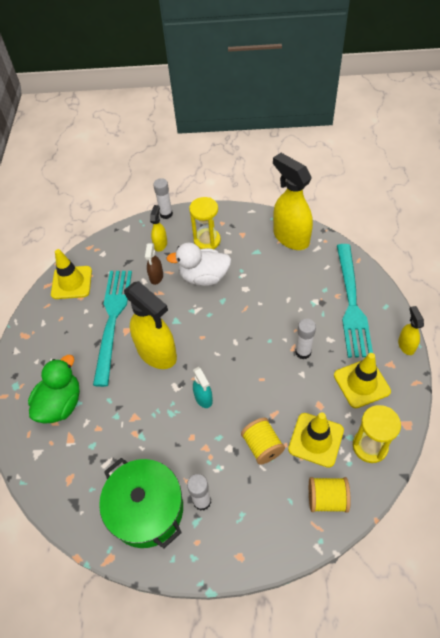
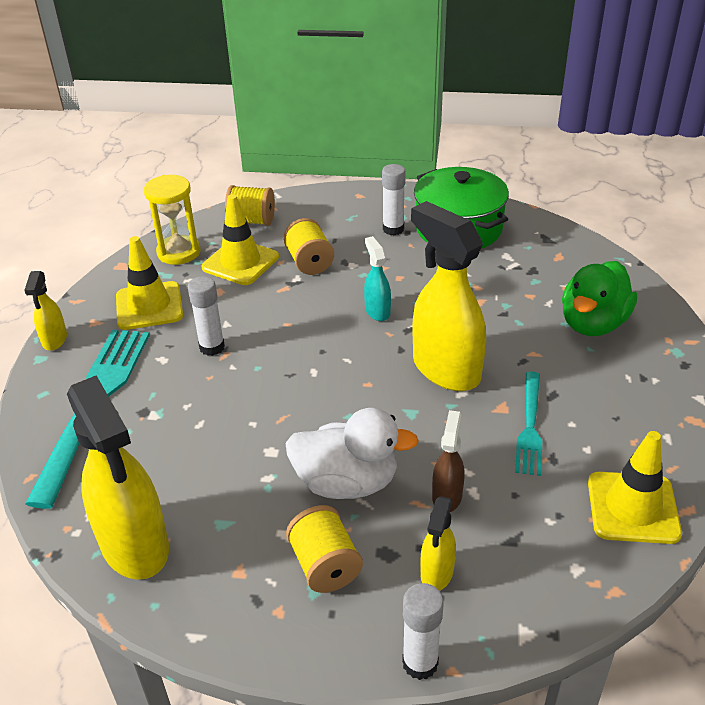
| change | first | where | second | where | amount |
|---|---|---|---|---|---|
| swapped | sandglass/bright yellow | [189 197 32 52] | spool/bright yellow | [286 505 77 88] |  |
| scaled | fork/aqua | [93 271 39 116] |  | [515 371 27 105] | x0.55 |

_Exercise description:_ Copy the listing exactly, omitting pictures.

_Written reply:_
| change | first | where | second | where | amount |
|---|---|---|---|---|---|
| swapped | sandglass/bright yellow | [189 197 32 52] | spool/bright yellow | [286 505 77 88] |  |
| scaled | fork/aqua | [93 271 39 116] |  | [515 371 27 105] | x0.55 |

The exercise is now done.